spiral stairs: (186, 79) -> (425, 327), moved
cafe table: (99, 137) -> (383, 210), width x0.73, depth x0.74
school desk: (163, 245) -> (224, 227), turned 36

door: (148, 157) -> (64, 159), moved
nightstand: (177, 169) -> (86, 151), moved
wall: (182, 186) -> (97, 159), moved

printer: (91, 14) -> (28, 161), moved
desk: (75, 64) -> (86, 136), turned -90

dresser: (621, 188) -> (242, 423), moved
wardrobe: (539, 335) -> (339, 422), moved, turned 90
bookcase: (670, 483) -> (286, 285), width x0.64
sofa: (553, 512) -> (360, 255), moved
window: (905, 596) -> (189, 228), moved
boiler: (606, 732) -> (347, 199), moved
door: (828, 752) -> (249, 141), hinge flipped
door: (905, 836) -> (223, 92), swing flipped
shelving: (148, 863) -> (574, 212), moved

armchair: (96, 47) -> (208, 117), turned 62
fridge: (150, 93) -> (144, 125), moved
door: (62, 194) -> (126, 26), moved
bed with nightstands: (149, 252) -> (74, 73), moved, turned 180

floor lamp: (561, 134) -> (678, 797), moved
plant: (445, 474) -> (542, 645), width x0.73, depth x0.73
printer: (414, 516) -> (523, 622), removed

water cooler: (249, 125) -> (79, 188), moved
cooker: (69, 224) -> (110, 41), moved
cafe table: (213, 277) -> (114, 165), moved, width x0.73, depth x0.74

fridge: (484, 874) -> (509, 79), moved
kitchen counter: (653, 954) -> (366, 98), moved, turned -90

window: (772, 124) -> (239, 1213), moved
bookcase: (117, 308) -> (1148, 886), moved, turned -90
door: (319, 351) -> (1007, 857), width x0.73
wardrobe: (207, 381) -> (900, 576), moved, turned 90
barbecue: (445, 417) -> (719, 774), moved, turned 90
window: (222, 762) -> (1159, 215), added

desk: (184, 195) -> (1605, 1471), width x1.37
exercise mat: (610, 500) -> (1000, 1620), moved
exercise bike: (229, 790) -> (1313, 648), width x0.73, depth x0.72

______

EXERCISE BRIEF> After reading the records above, transcribe them verbatim.

RESPONSE TO THE TASK>
spiral stairs: (186, 79) -> (425, 327), moved
cafe table: (99, 137) -> (383, 210), width x0.73, depth x0.74
school desk: (163, 245) -> (224, 227), turned 36

door: (148, 157) -> (64, 159), moved
nightstand: (177, 169) -> (86, 151), moved
wall: (182, 186) -> (97, 159), moved

printer: (91, 14) -> (28, 161), moved
desk: (75, 64) -> (86, 136), turned -90

dresser: (621, 188) -> (242, 423), moved
wardrobe: (539, 335) -> (339, 422), moved, turned 90
bookcase: (670, 483) -> (286, 285), width x0.64
sofa: (553, 512) -> (360, 255), moved
window: (905, 596) -> (189, 228), moved
boiler: (606, 732) -> (347, 199), moved
door: (828, 752) -> (249, 141), hinge flipped
door: (905, 836) -> (223, 92), swing flipped
shelving: (148, 863) -> (574, 212), moved

armchair: (96, 47) -> (208, 117), turned 62
fridge: (150, 93) -> (144, 125), moved
door: (62, 194) -> (126, 26), moved
bed with nightstands: (149, 252) -> (74, 73), moved, turned 180

floor lamp: (561, 134) -> (678, 797), moved
plant: (445, 474) -> (542, 645), width x0.73, depth x0.73
printer: (414, 516) -> (523, 622), removed

water cooler: (249, 125) -> (79, 188), moved
cooker: (69, 224) -> (110, 41), moved
cafe table: (213, 277) -> (114, 165), moved, width x0.73, depth x0.74

fridge: (484, 874) -> (509, 79), moved
kitchen counter: (653, 954) -> (366, 98), moved, turned -90

window: (772, 124) -> (239, 1213), moved
bookcase: (117, 308) -> (1148, 886), moved, turned -90
door: (319, 351) -> (1007, 857), width x0.73
wardrobe: (207, 381) -> (900, 576), moved, turned 90
barbecue: (445, 417) -> (719, 774), moved, turned 90
window: (222, 762) -> (1159, 215), added

desk: (184, 195) -> (1605, 1471), width x1.37
exercise mat: (610, 500) -> (1000, 1620), moved
exercise bike: (229, 790) -> (1313, 648), width x0.73, depth x0.72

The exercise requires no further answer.